**Supplied information:**
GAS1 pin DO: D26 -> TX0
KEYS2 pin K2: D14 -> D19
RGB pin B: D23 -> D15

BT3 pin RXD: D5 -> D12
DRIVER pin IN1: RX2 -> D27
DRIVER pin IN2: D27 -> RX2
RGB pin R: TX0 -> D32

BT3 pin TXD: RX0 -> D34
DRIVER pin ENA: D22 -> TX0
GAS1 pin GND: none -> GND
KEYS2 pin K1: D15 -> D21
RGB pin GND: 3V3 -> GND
==
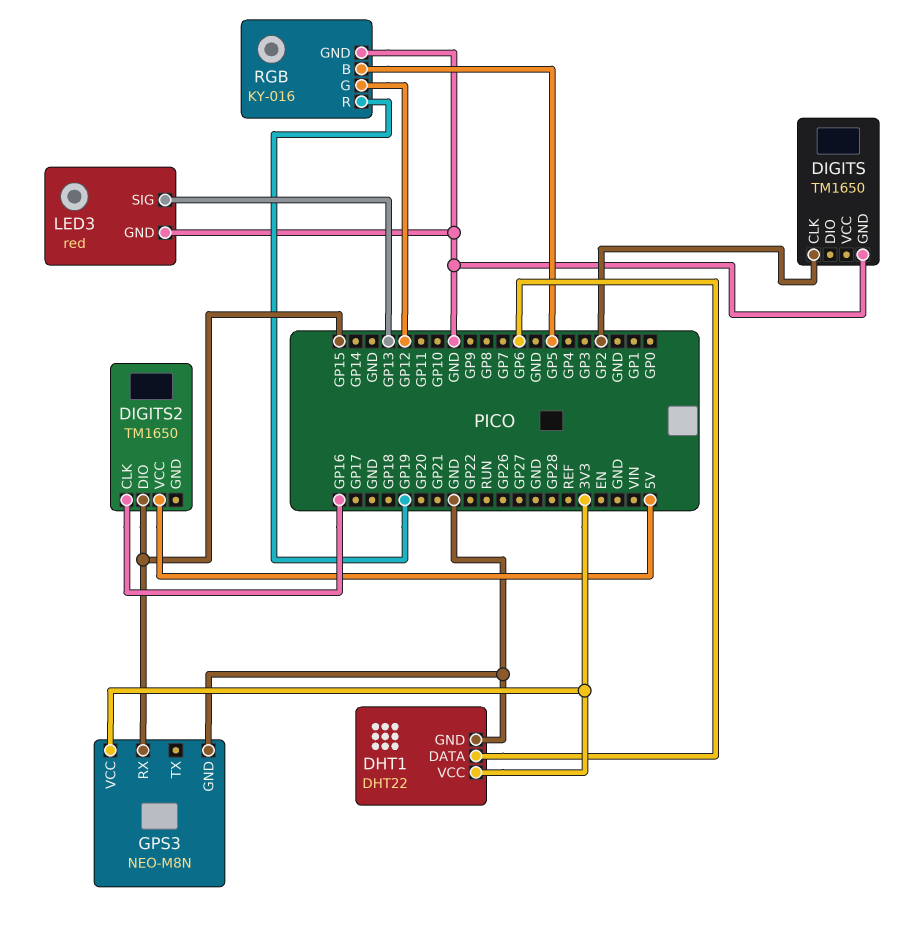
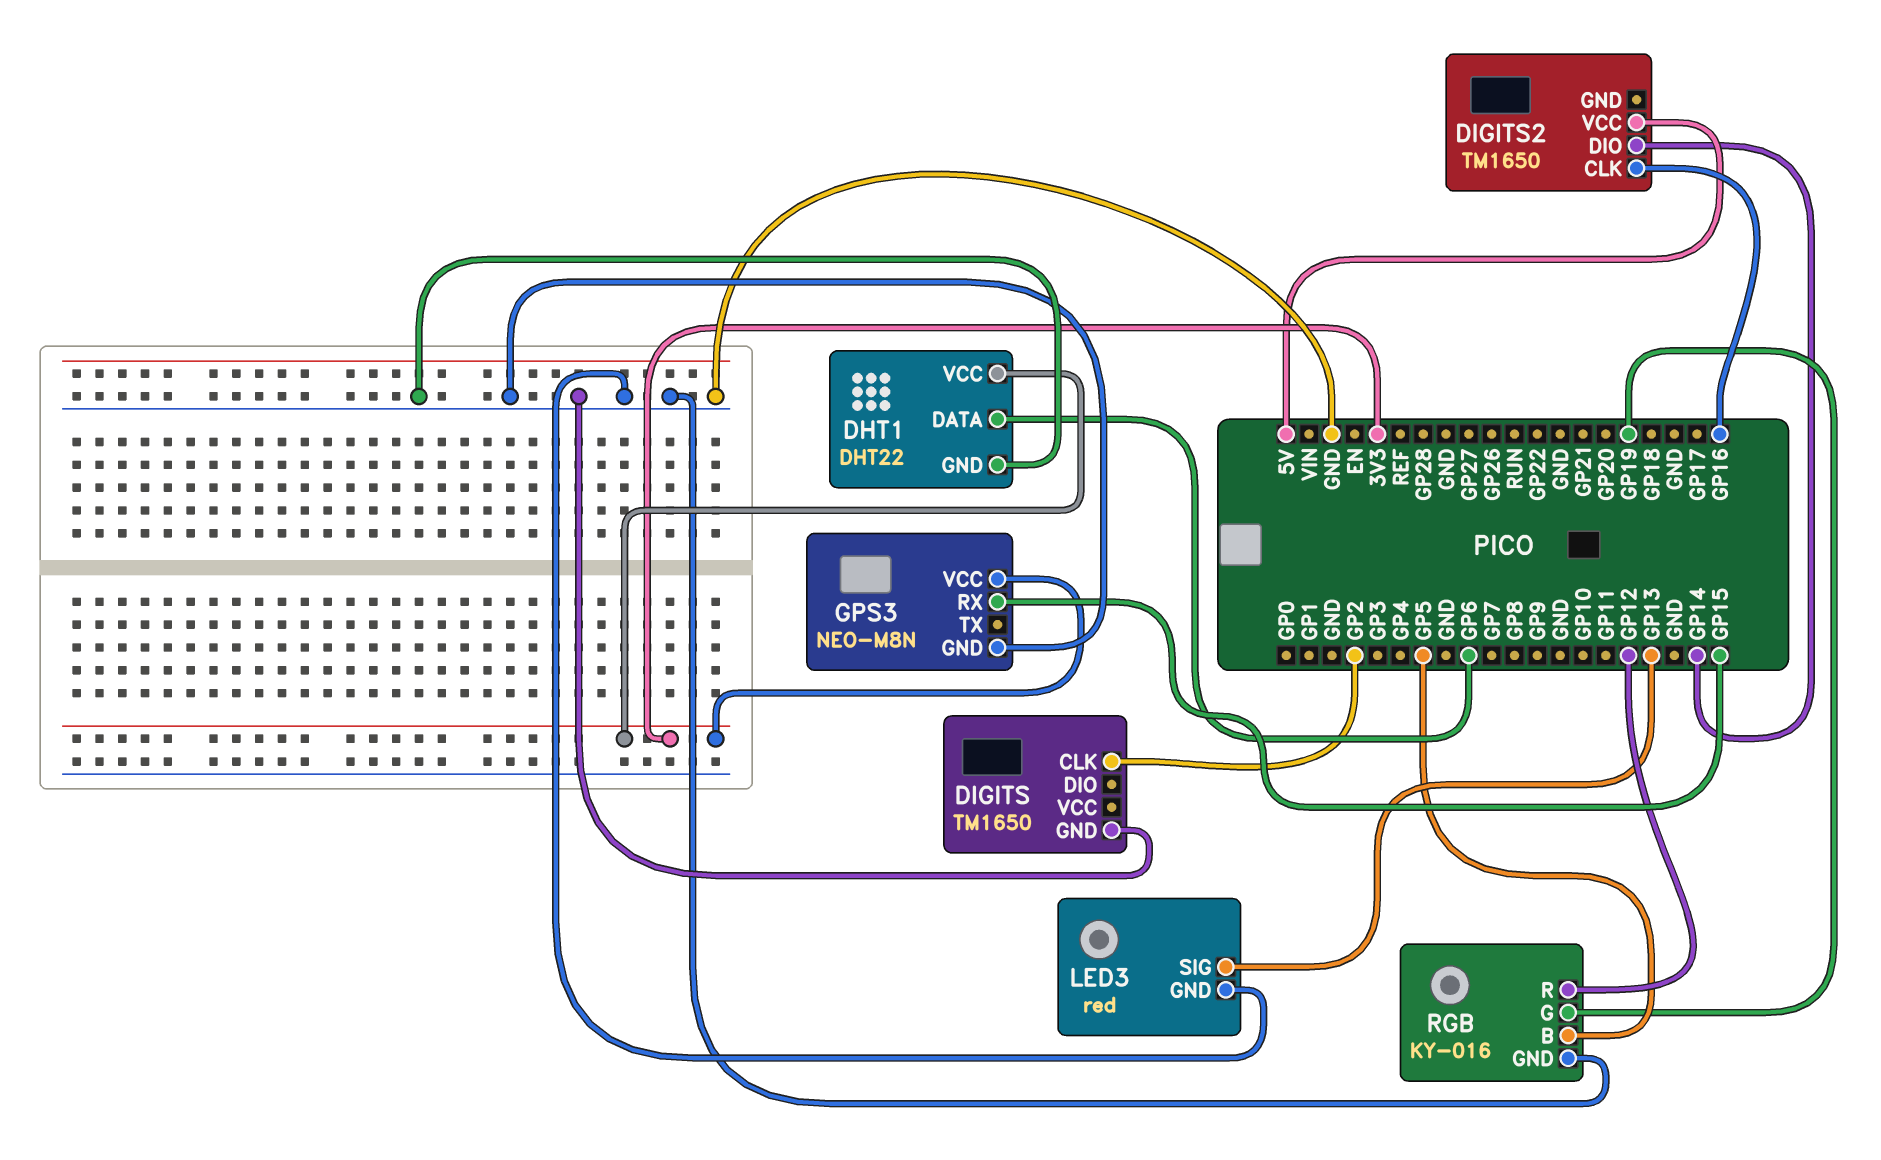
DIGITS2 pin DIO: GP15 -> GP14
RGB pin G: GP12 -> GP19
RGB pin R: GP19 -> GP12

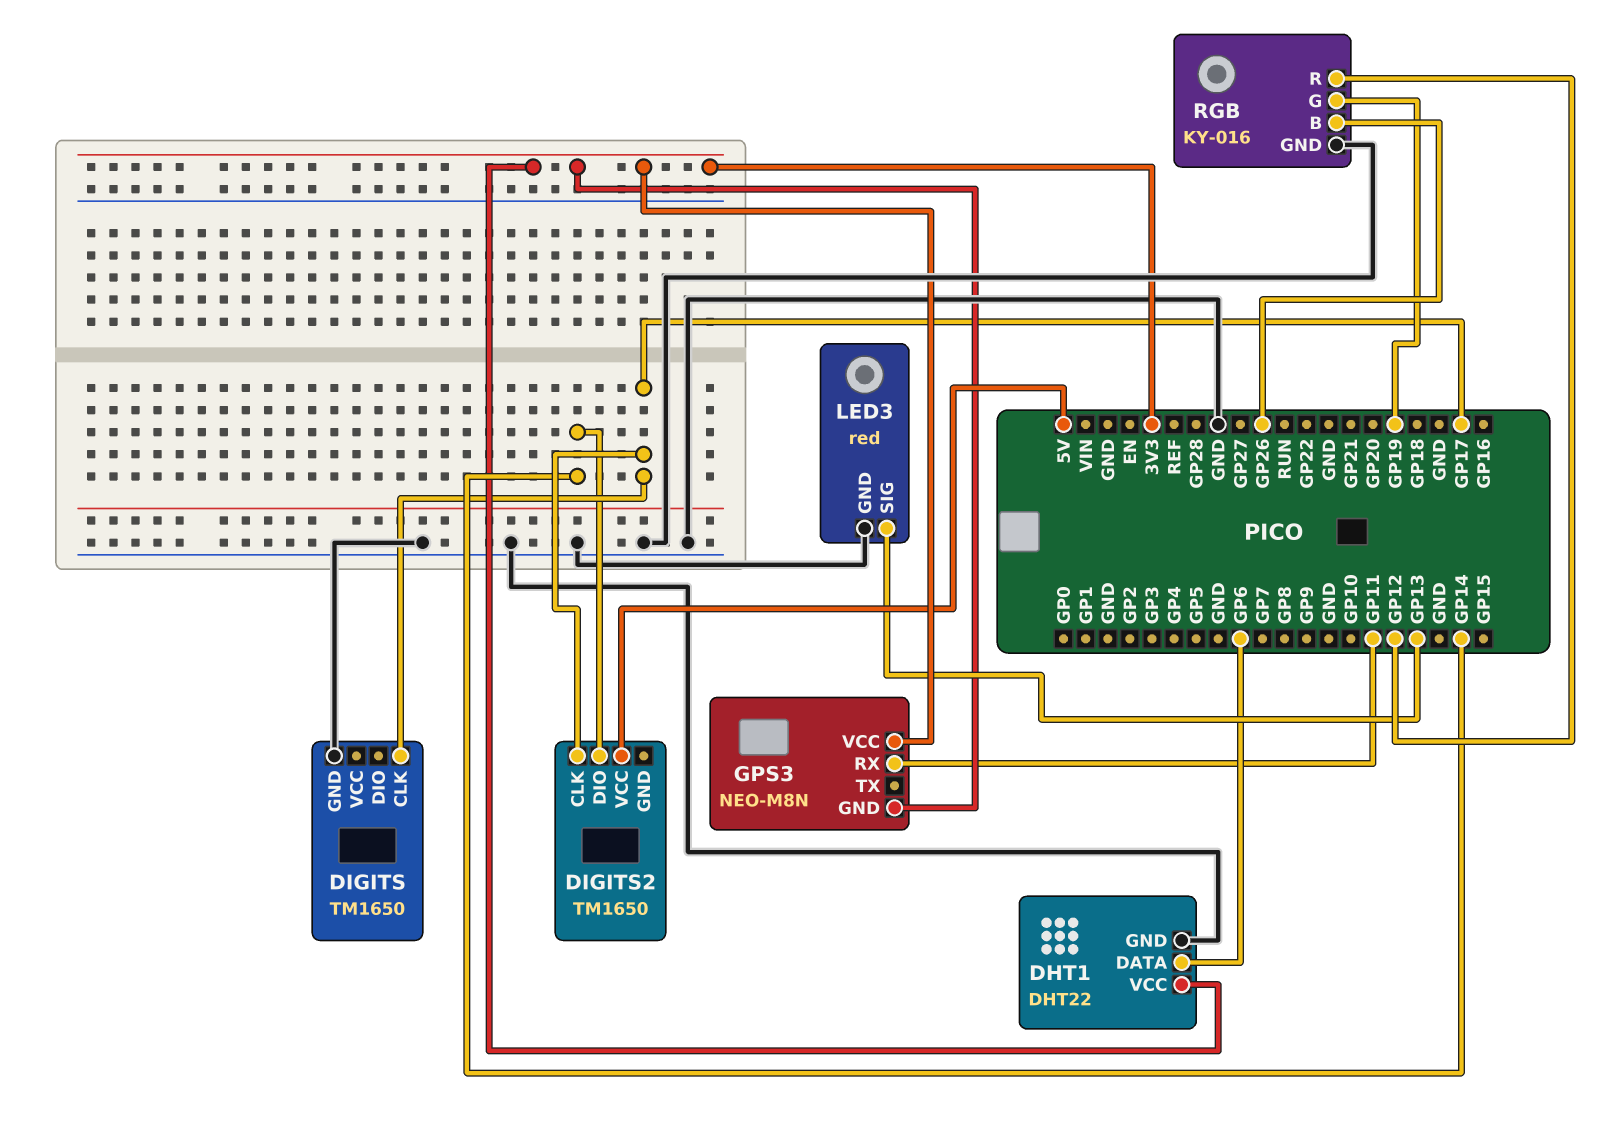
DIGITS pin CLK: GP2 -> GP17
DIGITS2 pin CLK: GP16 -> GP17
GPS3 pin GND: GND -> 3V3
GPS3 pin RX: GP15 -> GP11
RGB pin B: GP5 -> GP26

**Work instructions:** For the listing above, print only the lines starting at the line containing "GAS1 pin DO: D26 -> TX0" and ending at the line containing "RGB pin GND: 3V3 -> GND", exactly, both included.

**Exercise solution:**
GAS1 pin DO: D26 -> TX0
KEYS2 pin K2: D14 -> D19
RGB pin B: D23 -> D15

BT3 pin RXD: D5 -> D12
DRIVER pin IN1: RX2 -> D27
DRIVER pin IN2: D27 -> RX2
RGB pin R: TX0 -> D32

BT3 pin TXD: RX0 -> D34
DRIVER pin ENA: D22 -> TX0
GAS1 pin GND: none -> GND
KEYS2 pin K1: D15 -> D21
RGB pin GND: 3V3 -> GND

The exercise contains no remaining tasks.